Problem:
Please give an exact copy of every line from the one holding "Q1: NPN (B W21, C" through the final line of the records below.

Information given:
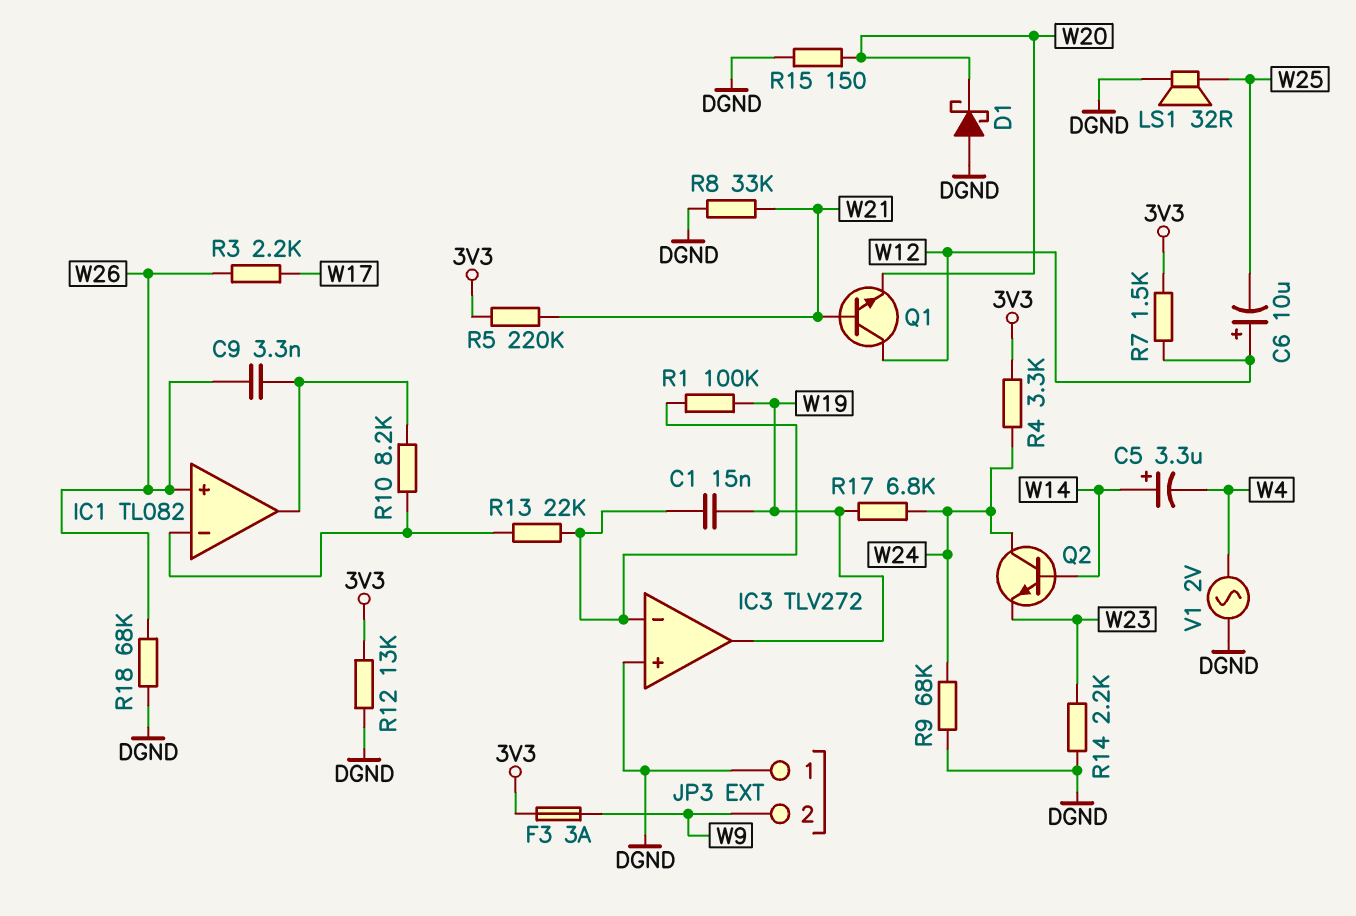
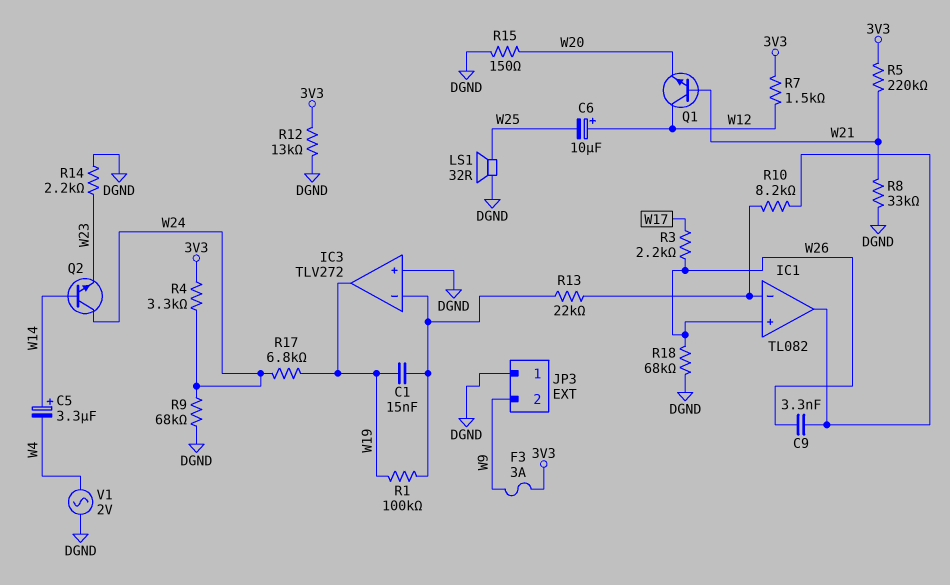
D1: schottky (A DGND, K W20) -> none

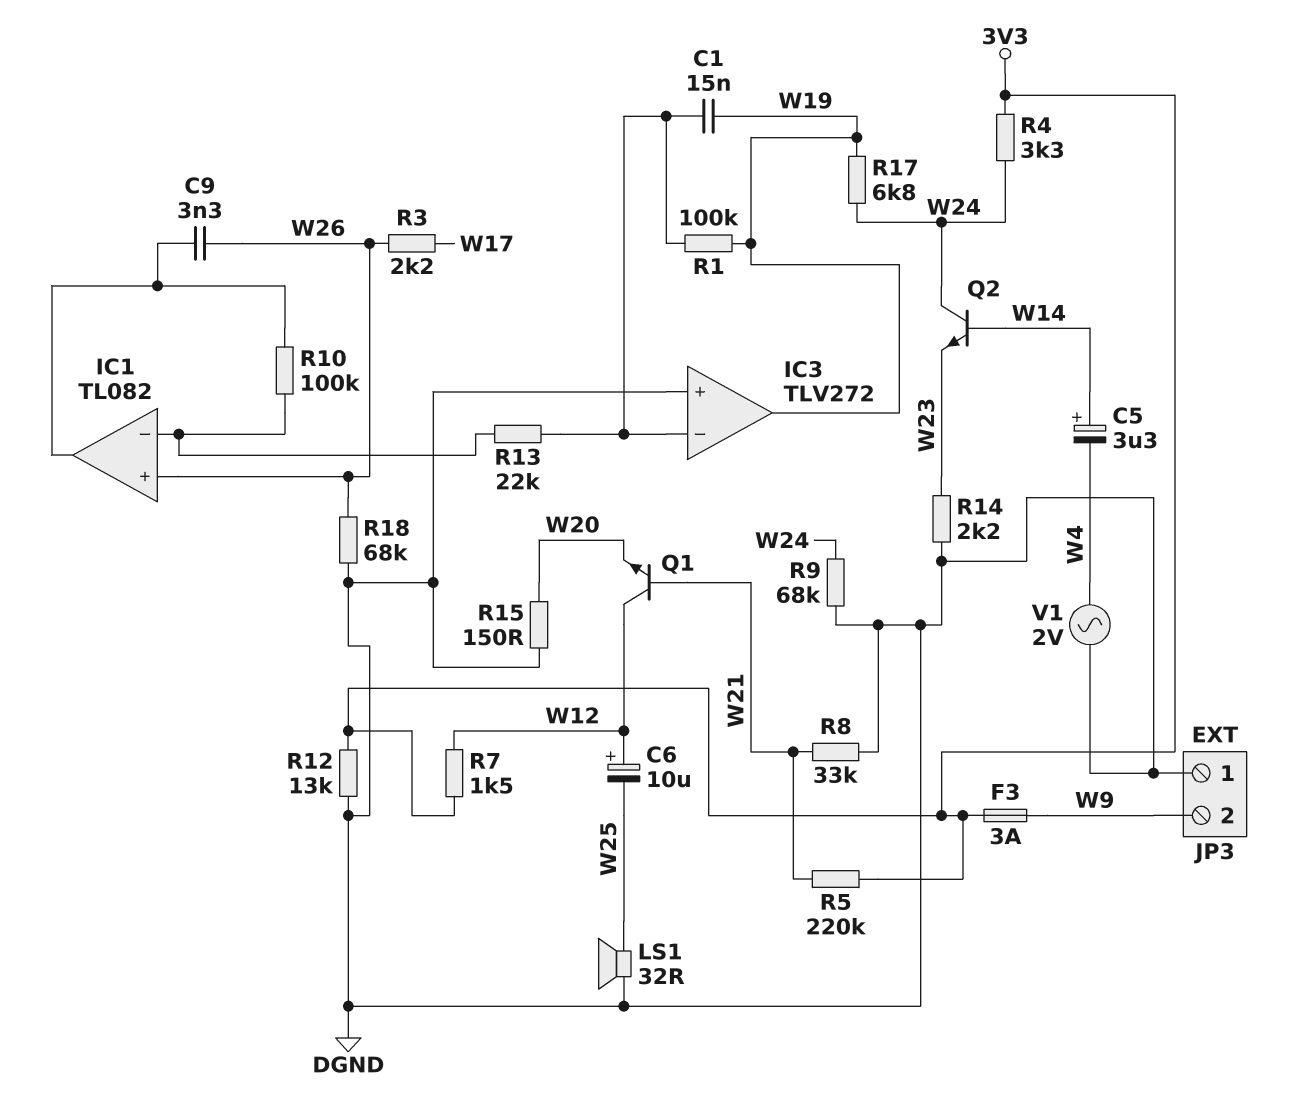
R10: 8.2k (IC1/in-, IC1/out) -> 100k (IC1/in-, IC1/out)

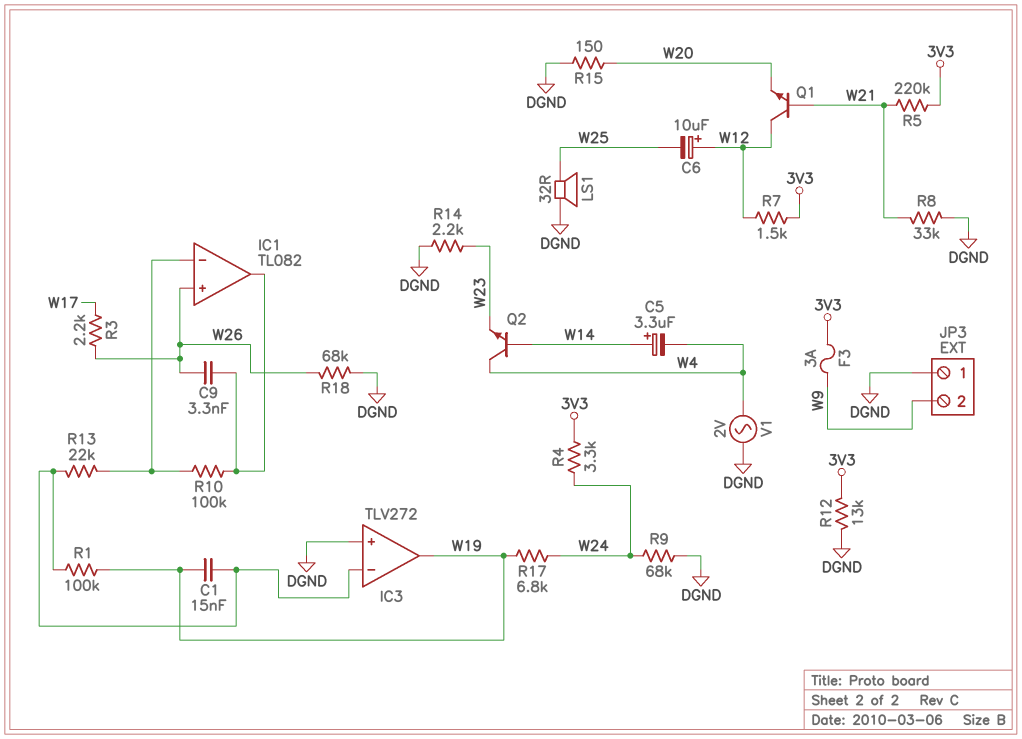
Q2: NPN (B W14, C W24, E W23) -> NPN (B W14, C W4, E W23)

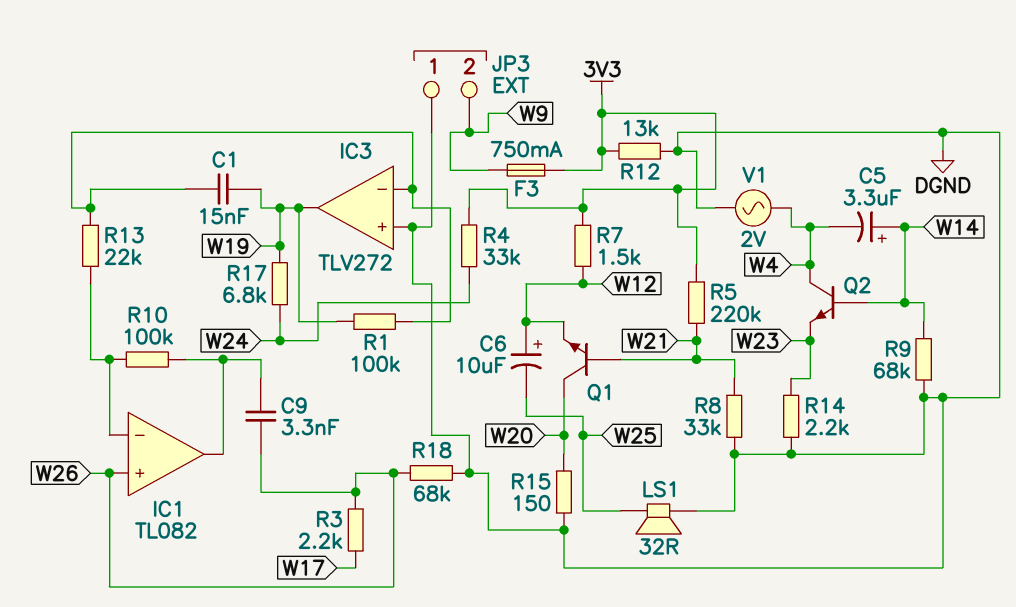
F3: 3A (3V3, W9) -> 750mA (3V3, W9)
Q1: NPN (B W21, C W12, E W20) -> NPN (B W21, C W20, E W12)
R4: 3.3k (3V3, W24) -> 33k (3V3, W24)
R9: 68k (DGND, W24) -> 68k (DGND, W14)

Final answer:
Q1: NPN (B W21, C W12, E W20) -> NPN (B W21, C W20, E W12)
R4: 3.3k (3V3, W24) -> 33k (3V3, W24)
R9: 68k (DGND, W24) -> 68k (DGND, W14)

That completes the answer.